# TO DO
How many lines in these entries contain the string "pink"? Reply with the number alone.

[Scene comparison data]
....................

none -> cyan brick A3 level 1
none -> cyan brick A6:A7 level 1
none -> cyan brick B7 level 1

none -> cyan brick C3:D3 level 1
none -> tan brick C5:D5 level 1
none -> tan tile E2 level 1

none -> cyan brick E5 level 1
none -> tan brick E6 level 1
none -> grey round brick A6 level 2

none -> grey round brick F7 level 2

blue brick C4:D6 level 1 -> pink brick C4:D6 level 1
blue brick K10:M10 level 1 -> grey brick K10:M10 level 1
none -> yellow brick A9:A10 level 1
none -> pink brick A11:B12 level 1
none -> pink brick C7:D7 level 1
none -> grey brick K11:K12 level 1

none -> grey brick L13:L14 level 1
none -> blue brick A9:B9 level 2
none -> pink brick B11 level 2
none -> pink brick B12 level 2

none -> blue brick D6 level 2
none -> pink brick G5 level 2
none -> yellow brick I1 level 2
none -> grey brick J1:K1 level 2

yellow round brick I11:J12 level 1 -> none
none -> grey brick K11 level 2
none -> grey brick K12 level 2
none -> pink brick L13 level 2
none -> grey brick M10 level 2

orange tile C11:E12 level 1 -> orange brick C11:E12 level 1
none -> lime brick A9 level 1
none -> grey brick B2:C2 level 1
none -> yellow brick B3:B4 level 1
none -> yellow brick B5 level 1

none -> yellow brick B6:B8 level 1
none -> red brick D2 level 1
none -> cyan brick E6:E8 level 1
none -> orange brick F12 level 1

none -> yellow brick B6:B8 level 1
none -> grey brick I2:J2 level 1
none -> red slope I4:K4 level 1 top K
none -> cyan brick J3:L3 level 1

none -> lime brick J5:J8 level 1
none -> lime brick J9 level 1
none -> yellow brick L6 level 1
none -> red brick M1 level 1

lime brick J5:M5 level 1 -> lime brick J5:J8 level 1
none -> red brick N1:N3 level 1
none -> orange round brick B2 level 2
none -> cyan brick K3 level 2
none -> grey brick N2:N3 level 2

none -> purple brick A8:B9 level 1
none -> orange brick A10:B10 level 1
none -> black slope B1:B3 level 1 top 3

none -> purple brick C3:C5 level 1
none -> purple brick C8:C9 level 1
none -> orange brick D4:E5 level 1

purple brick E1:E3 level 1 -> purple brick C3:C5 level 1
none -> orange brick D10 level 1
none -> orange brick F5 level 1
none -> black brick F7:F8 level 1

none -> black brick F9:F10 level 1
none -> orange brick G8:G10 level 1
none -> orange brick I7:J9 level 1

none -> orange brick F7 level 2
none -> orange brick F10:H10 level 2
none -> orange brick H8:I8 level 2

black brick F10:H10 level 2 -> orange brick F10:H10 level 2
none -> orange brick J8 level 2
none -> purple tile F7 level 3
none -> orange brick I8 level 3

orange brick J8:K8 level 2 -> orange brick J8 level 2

....................

# REPLY
7